Revision tracking records
━━━━━━

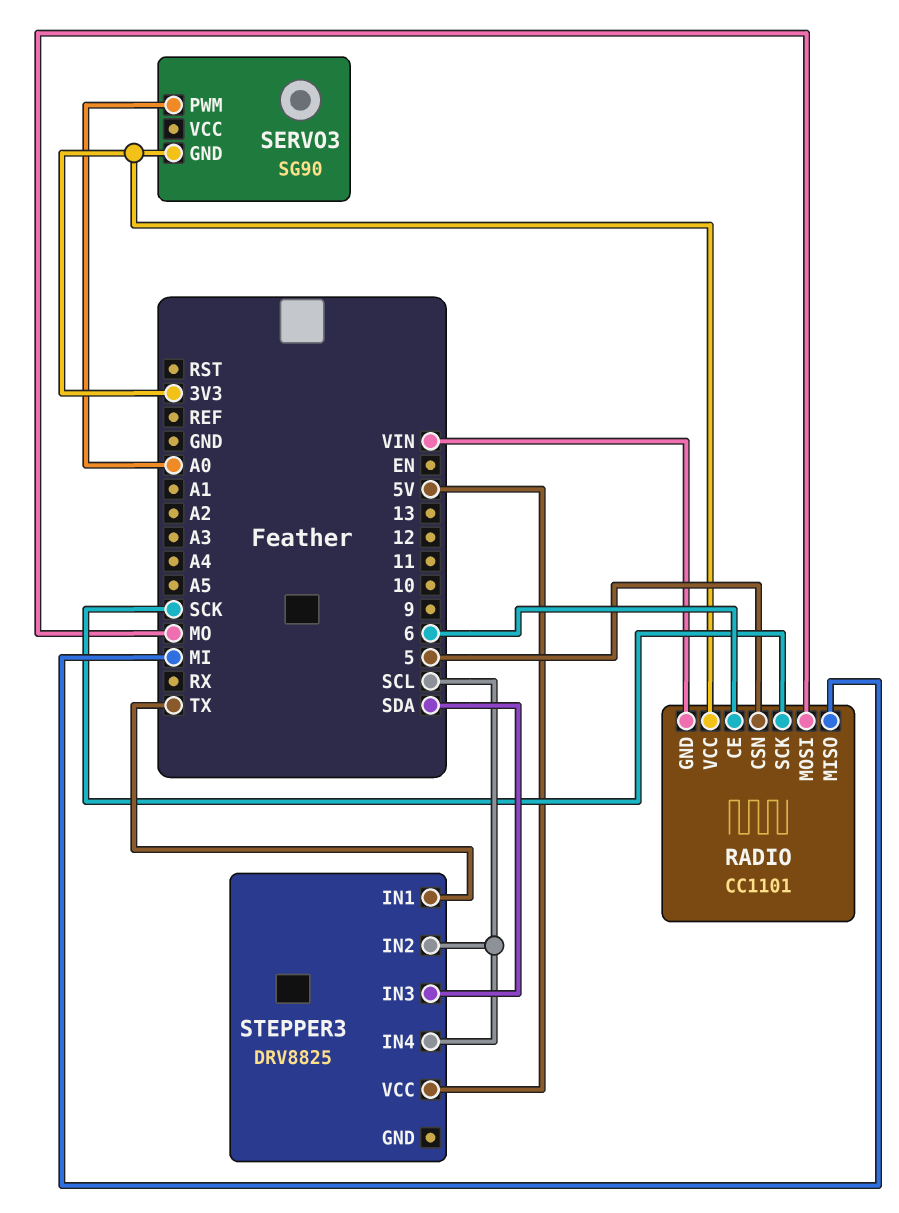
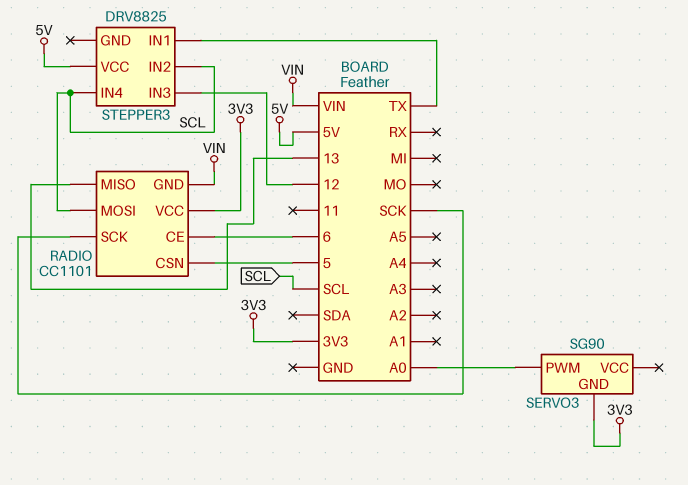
RADIO pin MISO: MI -> 13
RADIO pin MOSI: MO -> SCL
STEPPER3 pin IN3: SDA -> 12

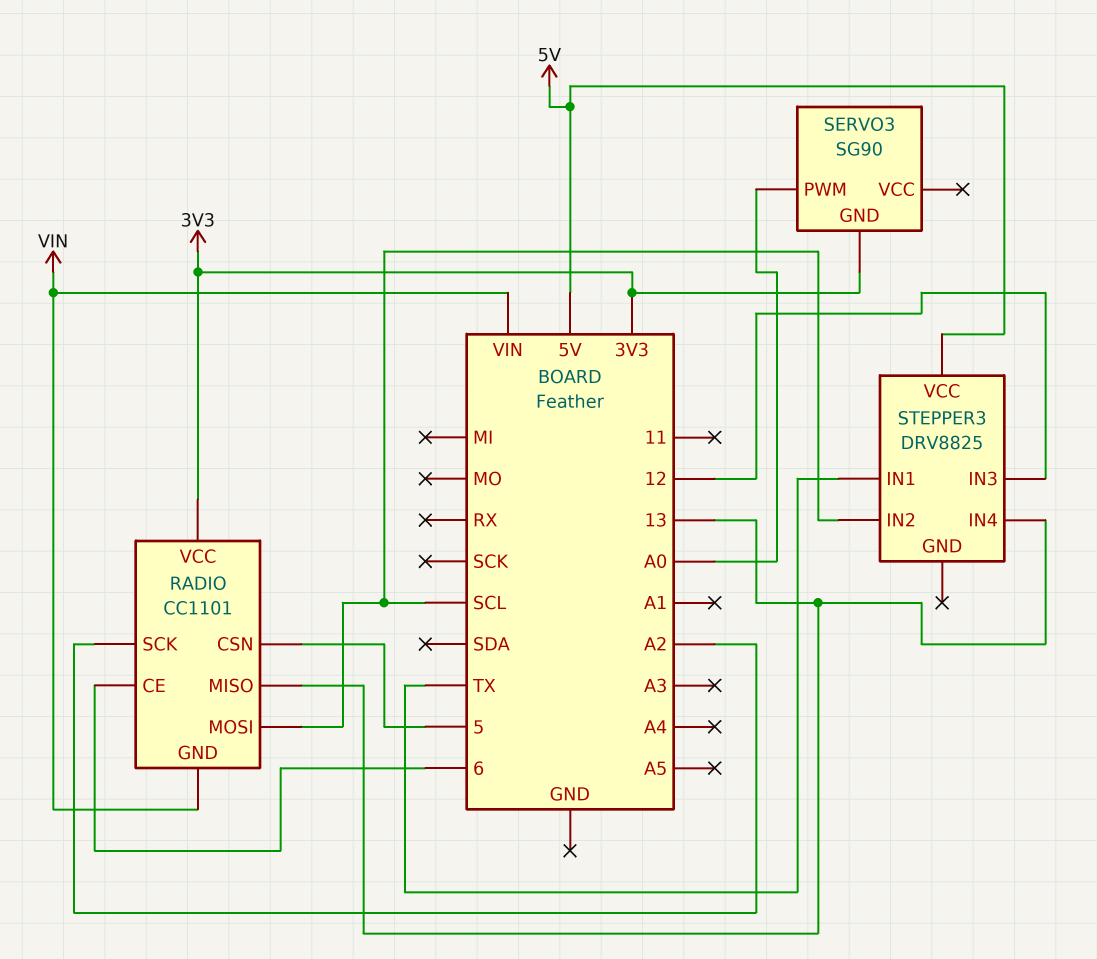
RADIO pin SCK: SCK -> A2
STEPPER3 pin IN4: SCL -> 13

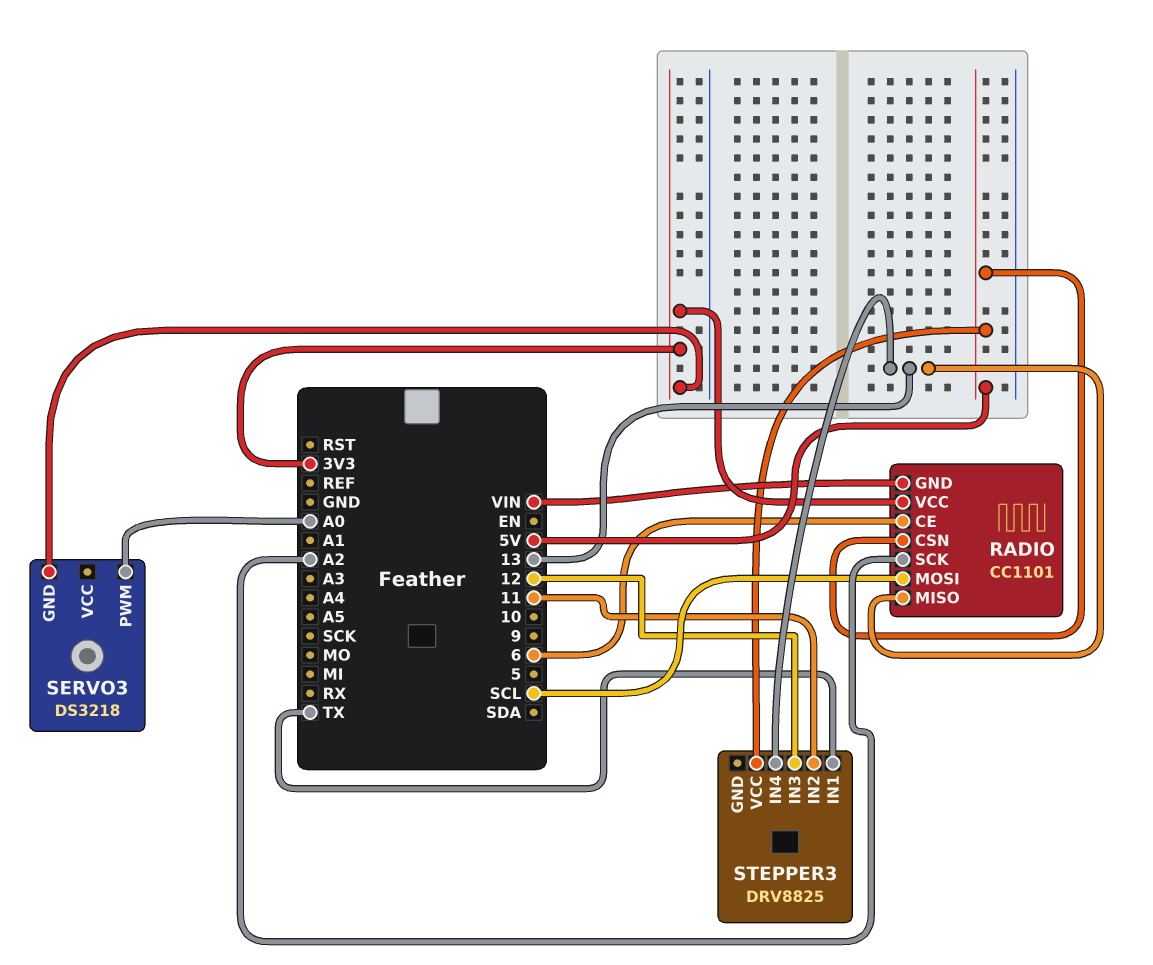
RADIO pin CSN: 5 -> 5V
SERVO3: SG90 -> DS3218
STEPPER3 pin IN2: SCL -> 11

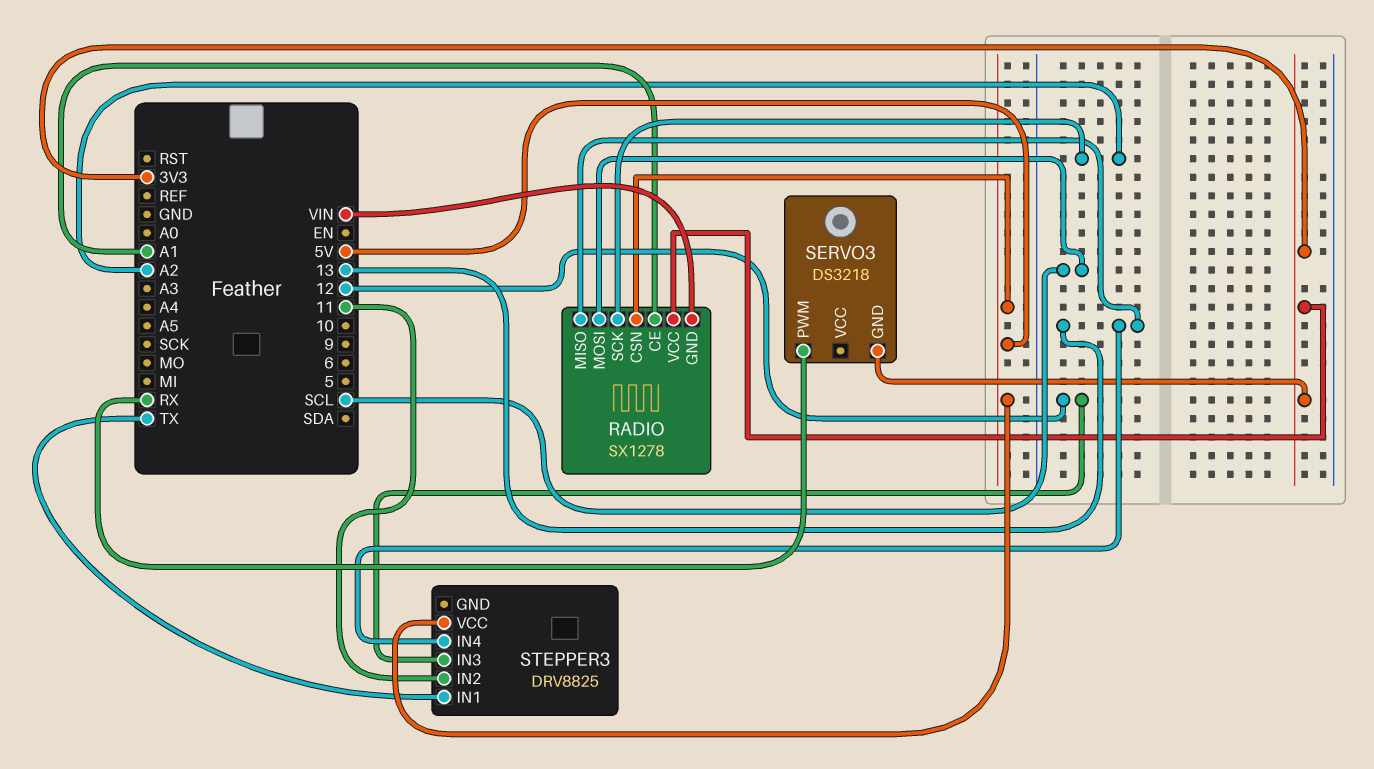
RADIO: CC1101 -> SX1278
RADIO pin CE: 6 -> A1
SERVO3 pin PWM: A0 -> RX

━━━━━━

**Work instructions**
Exclude the pictures and print the rest of the data exactly.

**Reply to the exercise**
RADIO pin MISO: MI -> 13
RADIO pin MOSI: MO -> SCL
STEPPER3 pin IN3: SDA -> 12

RADIO pin SCK: SCK -> A2
STEPPER3 pin IN4: SCL -> 13

RADIO pin CSN: 5 -> 5V
SERVO3: SG90 -> DS3218
STEPPER3 pin IN2: SCL -> 11

RADIO: CC1101 -> SX1278
RADIO pin CE: 6 -> A1
SERVO3 pin PWM: A0 -> RX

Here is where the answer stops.